▸ Records shown
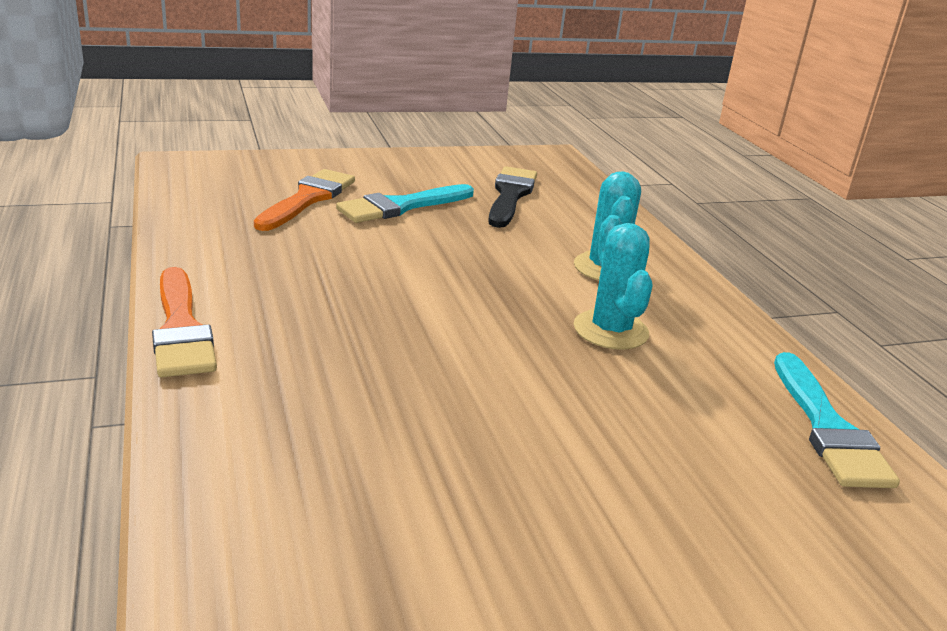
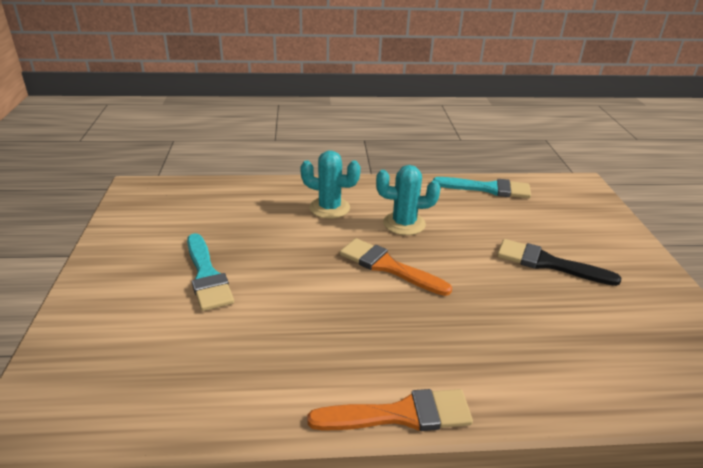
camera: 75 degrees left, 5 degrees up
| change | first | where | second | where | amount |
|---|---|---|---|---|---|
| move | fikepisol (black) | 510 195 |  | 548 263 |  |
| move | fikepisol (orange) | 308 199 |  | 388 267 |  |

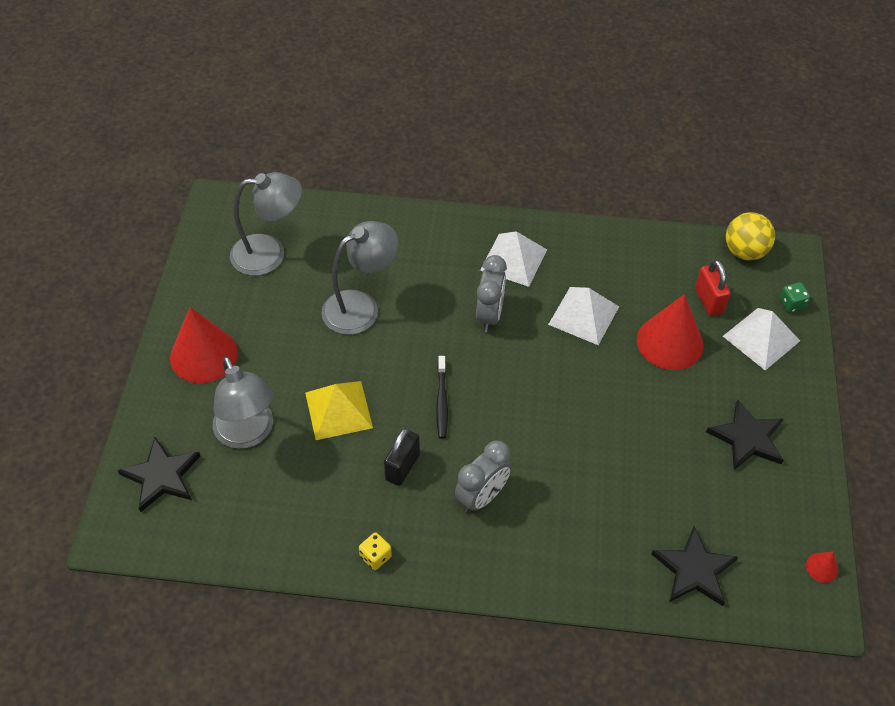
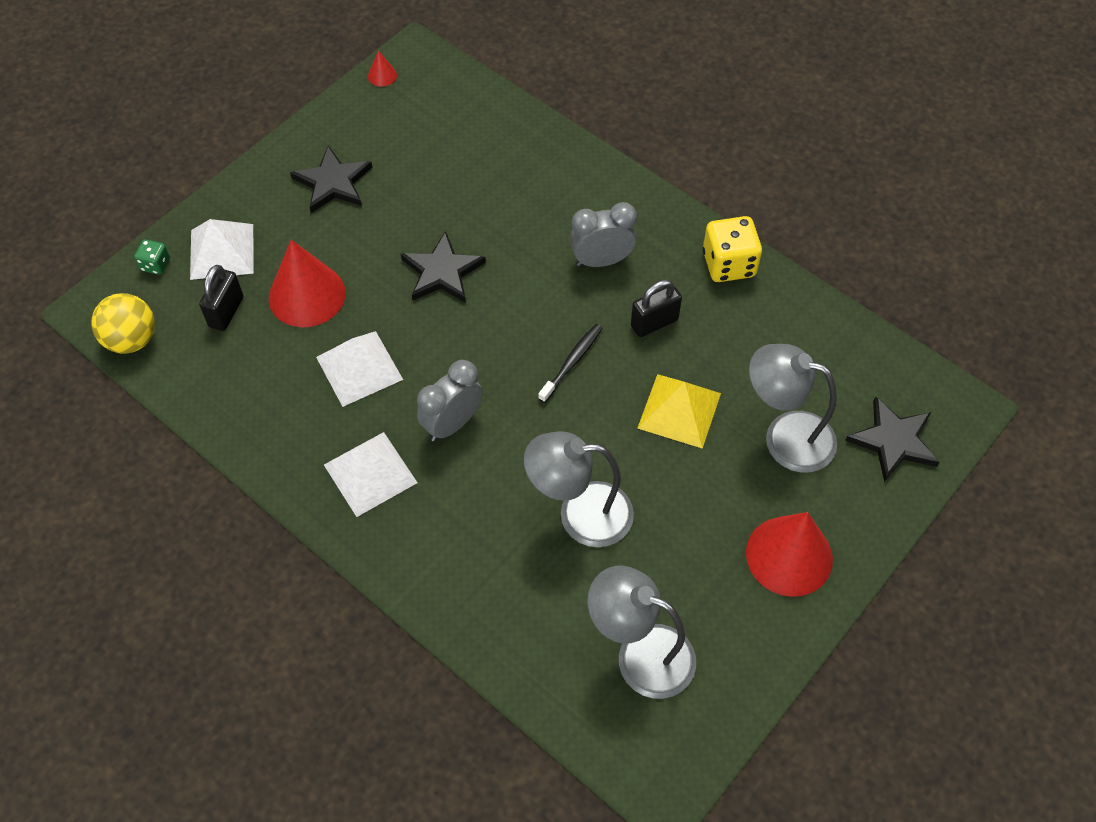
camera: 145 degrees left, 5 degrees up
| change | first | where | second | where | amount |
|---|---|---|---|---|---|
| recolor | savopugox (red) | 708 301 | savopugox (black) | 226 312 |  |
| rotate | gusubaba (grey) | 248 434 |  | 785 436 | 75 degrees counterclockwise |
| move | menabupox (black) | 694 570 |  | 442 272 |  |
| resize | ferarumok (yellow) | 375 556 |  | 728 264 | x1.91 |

▸ The problem
Every record above must be given again exactly; drop the pictures.

▸ Output of the exercise
camera: 75 degrees left, 5 degrees up
| change | first | where | second | where | amount |
|---|---|---|---|---|---|
| move | fikepisol (black) | 510 195 |  | 548 263 |  |
| move | fikepisol (orange) | 308 199 |  | 388 267 |  |

camera: 145 degrees left, 5 degrees up
| change | first | where | second | where | amount |
|---|---|---|---|---|---|
| recolor | savopugox (red) | 708 301 | savopugox (black) | 226 312 |  |
| rotate | gusubaba (grey) | 248 434 |  | 785 436 | 75 degrees counterclockwise |
| move | menabupox (black) | 694 570 |  | 442 272 |  |
| resize | ferarumok (yellow) | 375 556 |  | 728 264 | x1.91 |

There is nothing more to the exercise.